■ EXERCISE PROMPT
Please restate the data that follows, leaving every word in place.

(Stored records)
○ ○ ○ ○ ○

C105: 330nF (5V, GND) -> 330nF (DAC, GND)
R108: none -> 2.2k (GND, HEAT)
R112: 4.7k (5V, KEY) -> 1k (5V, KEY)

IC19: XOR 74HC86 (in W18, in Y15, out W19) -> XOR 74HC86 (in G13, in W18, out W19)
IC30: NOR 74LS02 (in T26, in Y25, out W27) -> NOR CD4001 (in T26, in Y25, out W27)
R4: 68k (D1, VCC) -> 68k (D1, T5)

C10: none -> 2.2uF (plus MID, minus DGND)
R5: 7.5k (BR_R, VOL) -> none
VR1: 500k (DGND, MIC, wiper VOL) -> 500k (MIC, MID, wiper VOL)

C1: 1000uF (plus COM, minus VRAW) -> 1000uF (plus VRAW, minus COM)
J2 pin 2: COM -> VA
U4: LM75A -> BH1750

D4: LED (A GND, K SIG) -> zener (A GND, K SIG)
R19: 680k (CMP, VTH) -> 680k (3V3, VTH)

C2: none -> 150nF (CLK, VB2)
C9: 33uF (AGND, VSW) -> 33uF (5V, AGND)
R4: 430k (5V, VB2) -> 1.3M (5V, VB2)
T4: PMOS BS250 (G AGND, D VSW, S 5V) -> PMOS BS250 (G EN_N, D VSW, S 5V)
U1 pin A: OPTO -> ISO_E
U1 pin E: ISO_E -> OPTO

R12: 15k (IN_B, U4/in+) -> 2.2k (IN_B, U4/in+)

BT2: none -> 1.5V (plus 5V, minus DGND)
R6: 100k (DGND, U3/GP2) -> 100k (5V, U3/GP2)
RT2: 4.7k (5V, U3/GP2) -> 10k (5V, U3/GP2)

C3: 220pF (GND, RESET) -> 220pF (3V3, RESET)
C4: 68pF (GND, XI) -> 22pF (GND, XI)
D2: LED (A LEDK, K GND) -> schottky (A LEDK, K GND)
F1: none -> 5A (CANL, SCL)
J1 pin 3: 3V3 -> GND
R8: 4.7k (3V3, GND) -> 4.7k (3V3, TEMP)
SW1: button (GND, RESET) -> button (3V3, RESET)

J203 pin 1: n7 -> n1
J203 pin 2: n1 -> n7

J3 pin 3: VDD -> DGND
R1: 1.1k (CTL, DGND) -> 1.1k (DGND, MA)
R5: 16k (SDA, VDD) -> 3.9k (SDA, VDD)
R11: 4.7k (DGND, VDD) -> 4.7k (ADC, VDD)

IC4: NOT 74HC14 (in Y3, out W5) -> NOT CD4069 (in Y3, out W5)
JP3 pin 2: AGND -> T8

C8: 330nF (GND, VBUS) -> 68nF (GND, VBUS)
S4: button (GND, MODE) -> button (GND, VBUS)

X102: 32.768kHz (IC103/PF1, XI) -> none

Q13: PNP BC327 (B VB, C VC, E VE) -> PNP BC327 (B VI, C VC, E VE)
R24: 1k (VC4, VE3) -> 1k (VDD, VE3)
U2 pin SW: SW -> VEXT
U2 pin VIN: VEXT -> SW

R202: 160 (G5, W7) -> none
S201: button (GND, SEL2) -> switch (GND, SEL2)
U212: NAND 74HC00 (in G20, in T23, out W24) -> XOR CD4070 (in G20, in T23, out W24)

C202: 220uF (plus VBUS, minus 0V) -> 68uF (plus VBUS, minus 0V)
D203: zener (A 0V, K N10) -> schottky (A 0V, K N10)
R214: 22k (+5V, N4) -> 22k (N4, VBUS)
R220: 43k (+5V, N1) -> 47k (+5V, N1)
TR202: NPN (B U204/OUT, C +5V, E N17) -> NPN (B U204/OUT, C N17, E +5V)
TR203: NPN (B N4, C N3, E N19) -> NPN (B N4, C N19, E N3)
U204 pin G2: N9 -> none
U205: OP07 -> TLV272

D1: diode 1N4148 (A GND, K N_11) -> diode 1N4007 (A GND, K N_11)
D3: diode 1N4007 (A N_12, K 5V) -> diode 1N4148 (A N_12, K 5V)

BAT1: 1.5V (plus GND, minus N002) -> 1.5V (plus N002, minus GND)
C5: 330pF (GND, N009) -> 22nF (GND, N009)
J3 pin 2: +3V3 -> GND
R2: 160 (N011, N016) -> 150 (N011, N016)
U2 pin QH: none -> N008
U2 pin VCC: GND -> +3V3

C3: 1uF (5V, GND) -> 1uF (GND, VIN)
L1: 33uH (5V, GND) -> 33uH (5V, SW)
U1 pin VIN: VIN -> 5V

○ ○ ○ ○ ○

■ TASK RESULT
C105: 330nF (5V, GND) -> 330nF (DAC, GND)
R108: none -> 2.2k (GND, HEAT)
R112: 4.7k (5V, KEY) -> 1k (5V, KEY)

IC19: XOR 74HC86 (in W18, in Y15, out W19) -> XOR 74HC86 (in G13, in W18, out W19)
IC30: NOR 74LS02 (in T26, in Y25, out W27) -> NOR CD4001 (in T26, in Y25, out W27)
R4: 68k (D1, VCC) -> 68k (D1, T5)

C10: none -> 2.2uF (plus MID, minus DGND)
R5: 7.5k (BR_R, VOL) -> none
VR1: 500k (DGND, MIC, wiper VOL) -> 500k (MIC, MID, wiper VOL)

C1: 1000uF (plus COM, minus VRAW) -> 1000uF (plus VRAW, minus COM)
J2 pin 2: COM -> VA
U4: LM75A -> BH1750

D4: LED (A GND, K SIG) -> zener (A GND, K SIG)
R19: 680k (CMP, VTH) -> 680k (3V3, VTH)

C2: none -> 150nF (CLK, VB2)
C9: 33uF (AGND, VSW) -> 33uF (5V, AGND)
R4: 430k (5V, VB2) -> 1.3M (5V, VB2)
T4: PMOS BS250 (G AGND, D VSW, S 5V) -> PMOS BS250 (G EN_N, D VSW, S 5V)
U1 pin A: OPTO -> ISO_E
U1 pin E: ISO_E -> OPTO

R12: 15k (IN_B, U4/in+) -> 2.2k (IN_B, U4/in+)

BT2: none -> 1.5V (plus 5V, minus DGND)
R6: 100k (DGND, U3/GP2) -> 100k (5V, U3/GP2)
RT2: 4.7k (5V, U3/GP2) -> 10k (5V, U3/GP2)

C3: 220pF (GND, RESET) -> 220pF (3V3, RESET)
C4: 68pF (GND, XI) -> 22pF (GND, XI)
D2: LED (A LEDK, K GND) -> schottky (A LEDK, K GND)
F1: none -> 5A (CANL, SCL)
J1 pin 3: 3V3 -> GND
R8: 4.7k (3V3, GND) -> 4.7k (3V3, TEMP)
SW1: button (GND, RESET) -> button (3V3, RESET)

J203 pin 1: n7 -> n1
J203 pin 2: n1 -> n7

J3 pin 3: VDD -> DGND
R1: 1.1k (CTL, DGND) -> 1.1k (DGND, MA)
R5: 16k (SDA, VDD) -> 3.9k (SDA, VDD)
R11: 4.7k (DGND, VDD) -> 4.7k (ADC, VDD)

IC4: NOT 74HC14 (in Y3, out W5) -> NOT CD4069 (in Y3, out W5)
JP3 pin 2: AGND -> T8

C8: 330nF (GND, VBUS) -> 68nF (GND, VBUS)
S4: button (GND, MODE) -> button (GND, VBUS)

X102: 32.768kHz (IC103/PF1, XI) -> none

Q13: PNP BC327 (B VB, C VC, E VE) -> PNP BC327 (B VI, C VC, E VE)
R24: 1k (VC4, VE3) -> 1k (VDD, VE3)
U2 pin SW: SW -> VEXT
U2 pin VIN: VEXT -> SW

R202: 160 (G5, W7) -> none
S201: button (GND, SEL2) -> switch (GND, SEL2)
U212: NAND 74HC00 (in G20, in T23, out W24) -> XOR CD4070 (in G20, in T23, out W24)

C202: 220uF (plus VBUS, minus 0V) -> 68uF (plus VBUS, minus 0V)
D203: zener (A 0V, K N10) -> schottky (A 0V, K N10)
R214: 22k (+5V, N4) -> 22k (N4, VBUS)
R220: 43k (+5V, N1) -> 47k (+5V, N1)
TR202: NPN (B U204/OUT, C +5V, E N17) -> NPN (B U204/OUT, C N17, E +5V)
TR203: NPN (B N4, C N3, E N19) -> NPN (B N4, C N19, E N3)
U204 pin G2: N9 -> none
U205: OP07 -> TLV272

D1: diode 1N4148 (A GND, K N_11) -> diode 1N4007 (A GND, K N_11)
D3: diode 1N4007 (A N_12, K 5V) -> diode 1N4148 (A N_12, K 5V)

BAT1: 1.5V (plus GND, minus N002) -> 1.5V (plus N002, minus GND)
C5: 330pF (GND, N009) -> 22nF (GND, N009)
J3 pin 2: +3V3 -> GND
R2: 160 (N011, N016) -> 150 (N011, N016)
U2 pin QH: none -> N008
U2 pin VCC: GND -> +3V3

C3: 1uF (5V, GND) -> 1uF (GND, VIN)
L1: 33uH (5V, GND) -> 33uH (5V, SW)
U1 pin VIN: VIN -> 5V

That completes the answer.